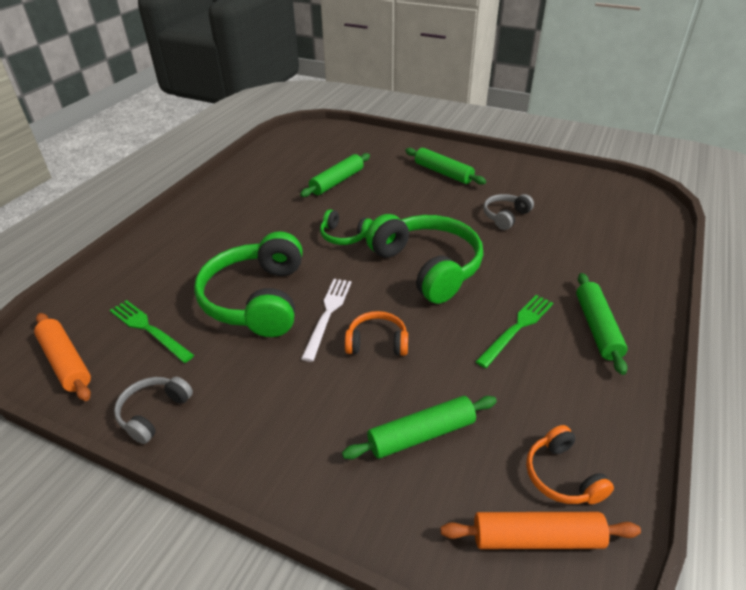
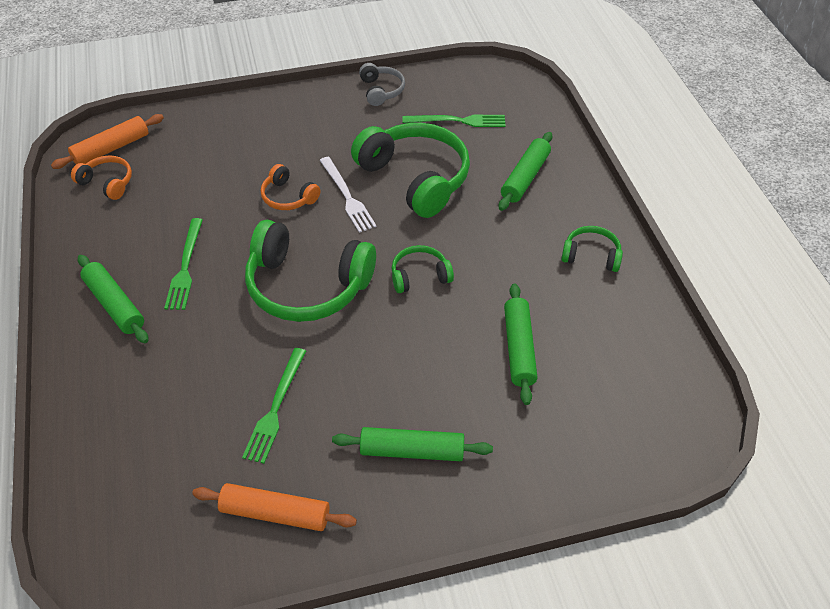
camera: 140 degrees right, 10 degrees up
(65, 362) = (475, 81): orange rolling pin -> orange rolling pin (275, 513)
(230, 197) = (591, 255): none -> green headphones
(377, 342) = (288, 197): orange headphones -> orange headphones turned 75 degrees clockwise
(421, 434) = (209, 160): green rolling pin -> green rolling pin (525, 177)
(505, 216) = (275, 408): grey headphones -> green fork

----------------------------------------

▶ Exercise prompt: From the line with "(421, 434) = (209, 160): green" to the end of the listing above, set down every line exactly as it appears, both ends included.

▶ Result:
(421, 434) = (209, 160): green rolling pin -> green rolling pin (525, 177)
(505, 216) = (275, 408): grey headphones -> green fork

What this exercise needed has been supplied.